Problem: Each record below is to be copied word for word, with pictures removed.

(Geometric object motion data)
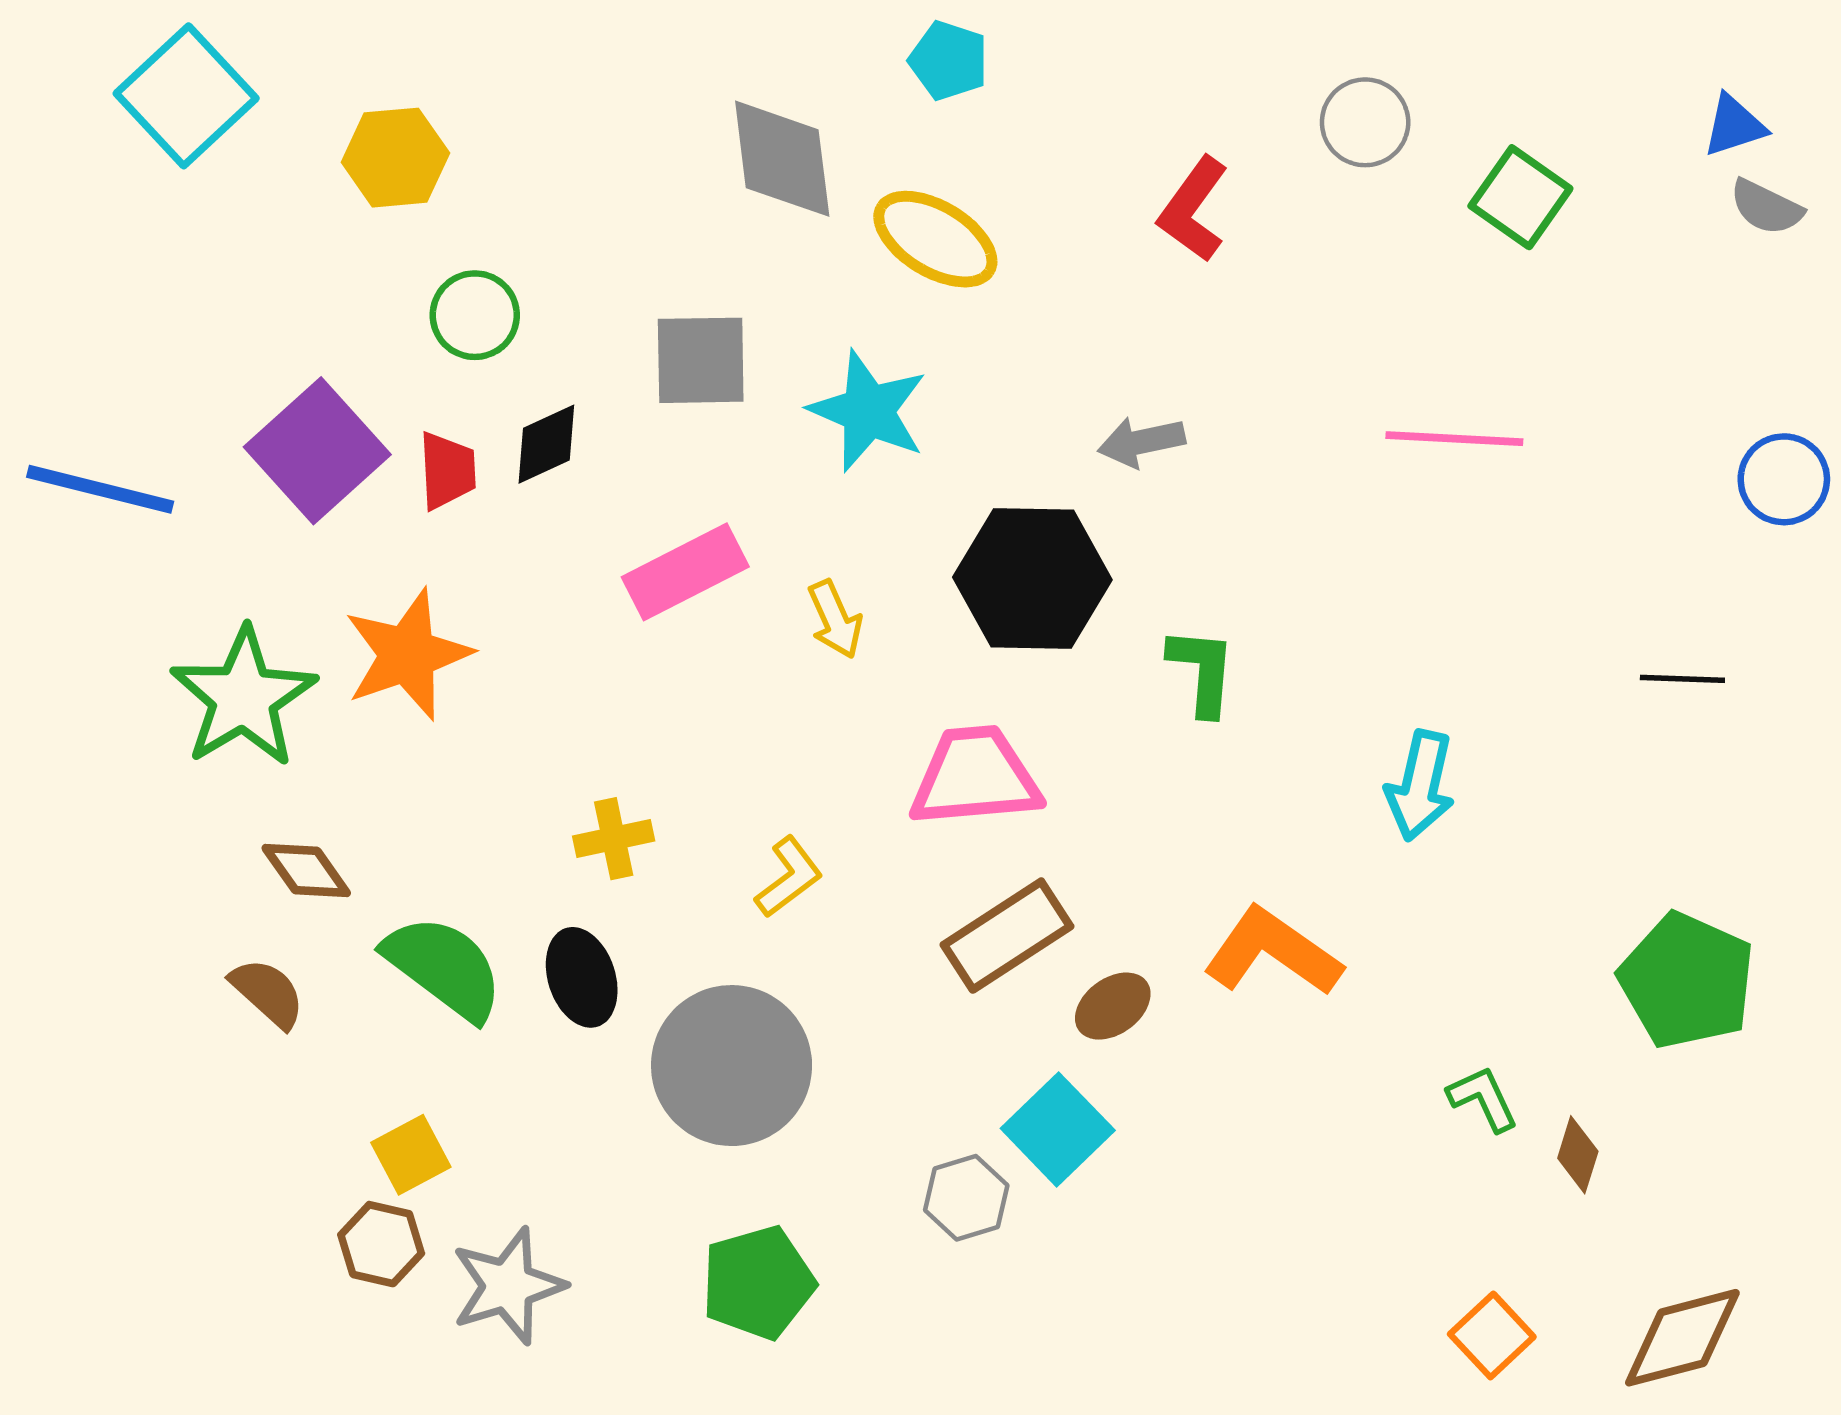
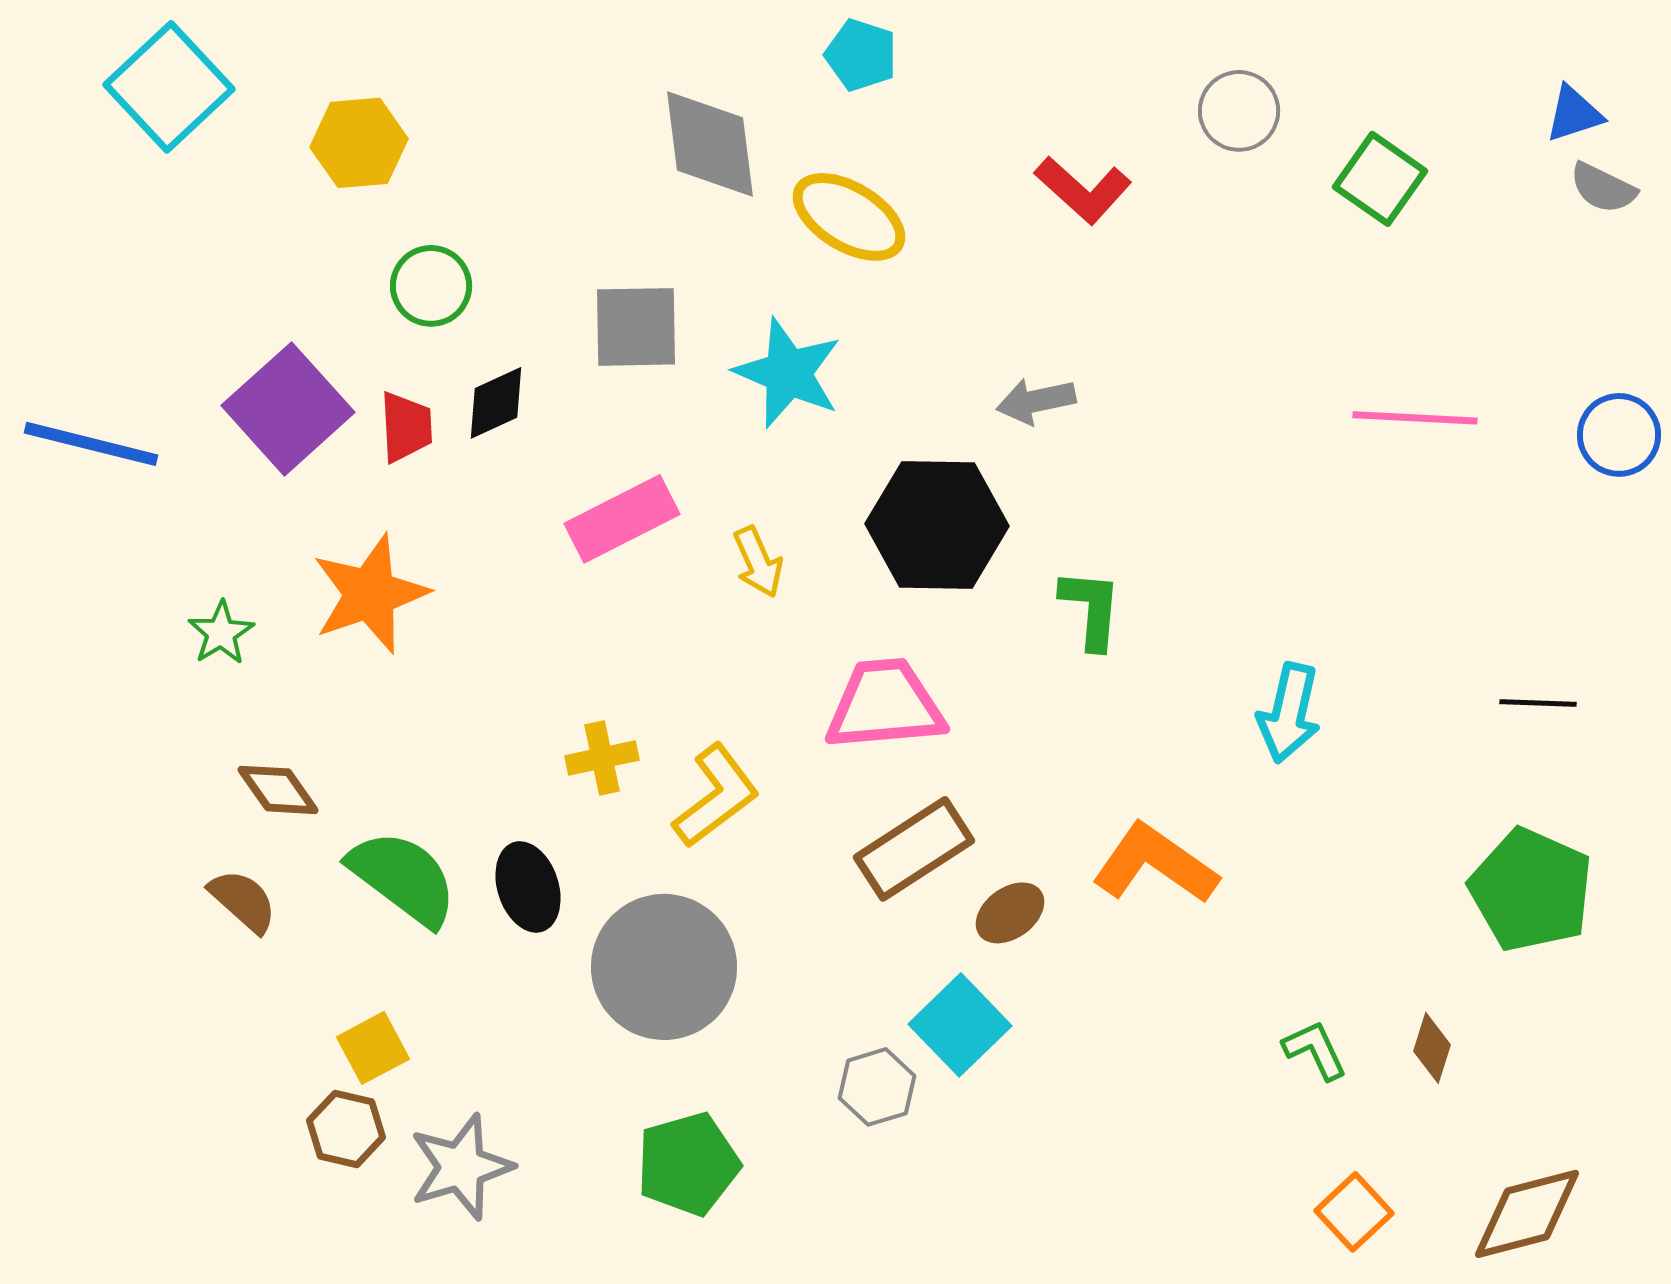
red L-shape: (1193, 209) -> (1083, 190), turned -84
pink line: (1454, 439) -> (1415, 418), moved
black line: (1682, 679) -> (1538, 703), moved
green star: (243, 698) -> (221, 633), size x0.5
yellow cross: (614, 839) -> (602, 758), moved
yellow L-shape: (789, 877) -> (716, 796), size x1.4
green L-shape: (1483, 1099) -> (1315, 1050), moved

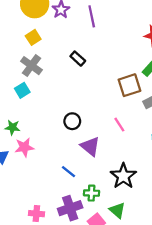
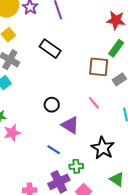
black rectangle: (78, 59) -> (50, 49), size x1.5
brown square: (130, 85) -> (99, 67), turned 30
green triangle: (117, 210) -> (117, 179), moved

Answer to this task:
red L-shape: (1193, 209) -> (1083, 190), turned -84
pink line: (1454, 439) -> (1415, 418), moved
black line: (1682, 679) -> (1538, 703), moved
green star: (243, 698) -> (221, 633), size x0.5
yellow cross: (614, 839) -> (602, 758), moved
yellow L-shape: (789, 877) -> (716, 796), size x1.4
green L-shape: (1483, 1099) -> (1315, 1050), moved

black rectangle: (78, 59) -> (50, 49), size x1.5
brown square: (130, 85) -> (99, 67), turned 30
green triangle: (117, 210) -> (117, 179), moved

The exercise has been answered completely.